_TO DO_
Using the listing below, retype exactly the lines starting at the one with "C1: 4.7uF (plus" and ending at the one with "U1 pin PA4: P1/1 -> n7", and include both.

_MATERIAL FOR THIS TASK_

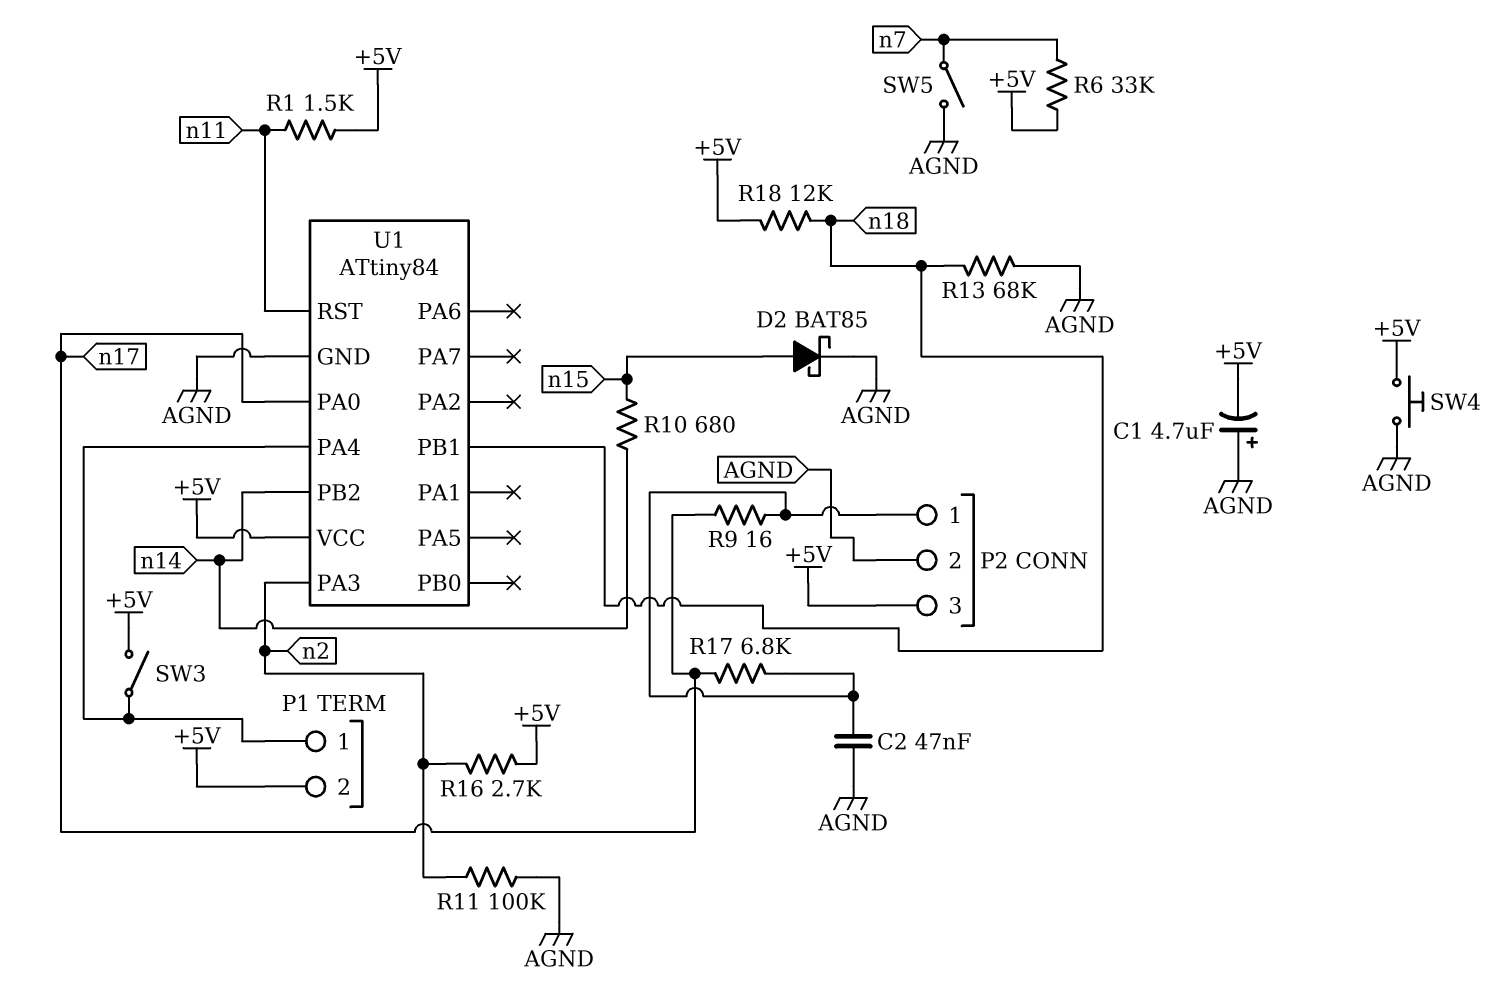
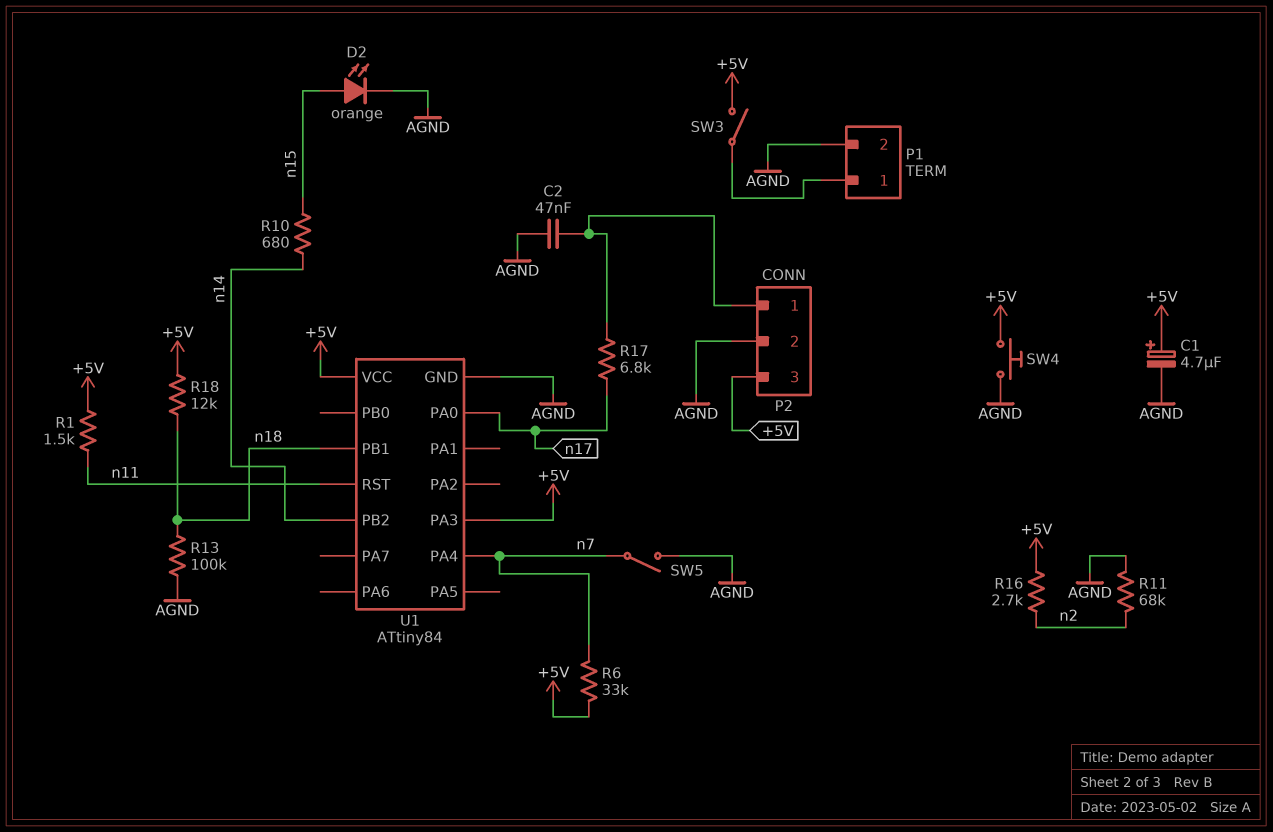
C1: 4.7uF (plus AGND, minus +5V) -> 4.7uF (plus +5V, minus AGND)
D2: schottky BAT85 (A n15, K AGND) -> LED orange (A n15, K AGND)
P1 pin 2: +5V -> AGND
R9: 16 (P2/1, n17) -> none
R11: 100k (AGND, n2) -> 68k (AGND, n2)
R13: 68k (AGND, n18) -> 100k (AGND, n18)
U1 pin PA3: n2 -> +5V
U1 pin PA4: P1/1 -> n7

* * *

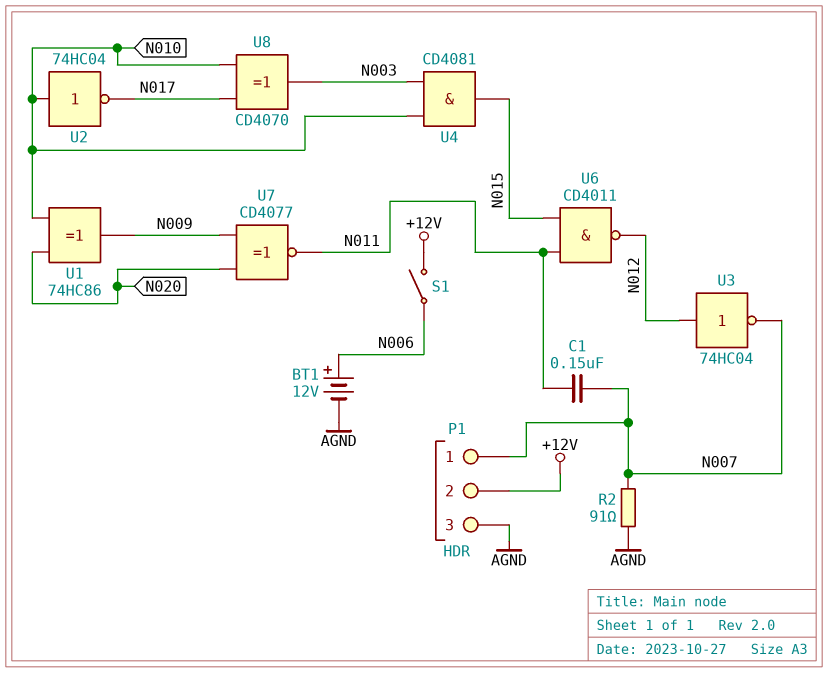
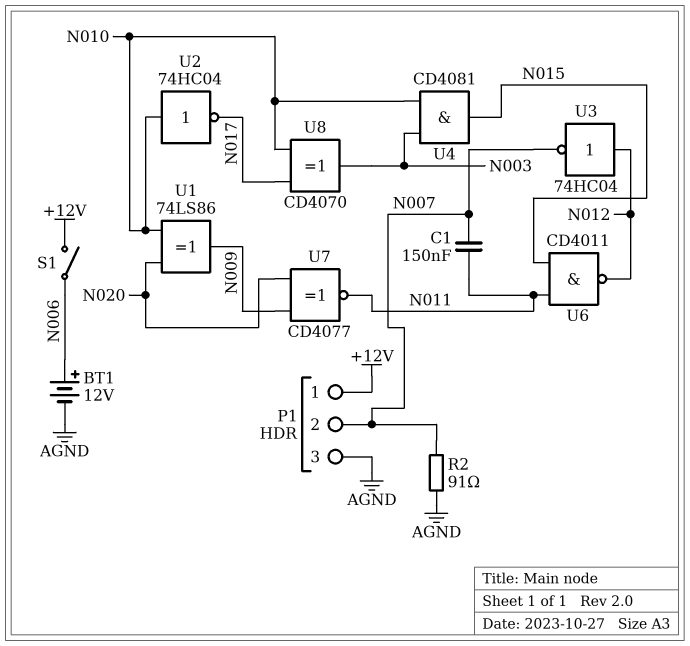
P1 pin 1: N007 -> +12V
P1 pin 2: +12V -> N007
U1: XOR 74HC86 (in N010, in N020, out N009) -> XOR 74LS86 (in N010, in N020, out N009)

_TASK RESPONSE_
C1: 4.7uF (plus AGND, minus +5V) -> 4.7uF (plus +5V, minus AGND)
D2: schottky BAT85 (A n15, K AGND) -> LED orange (A n15, K AGND)
P1 pin 2: +5V -> AGND
R9: 16 (P2/1, n17) -> none
R11: 100k (AGND, n2) -> 68k (AGND, n2)
R13: 68k (AGND, n18) -> 100k (AGND, n18)
U1 pin PA3: n2 -> +5V
U1 pin PA4: P1/1 -> n7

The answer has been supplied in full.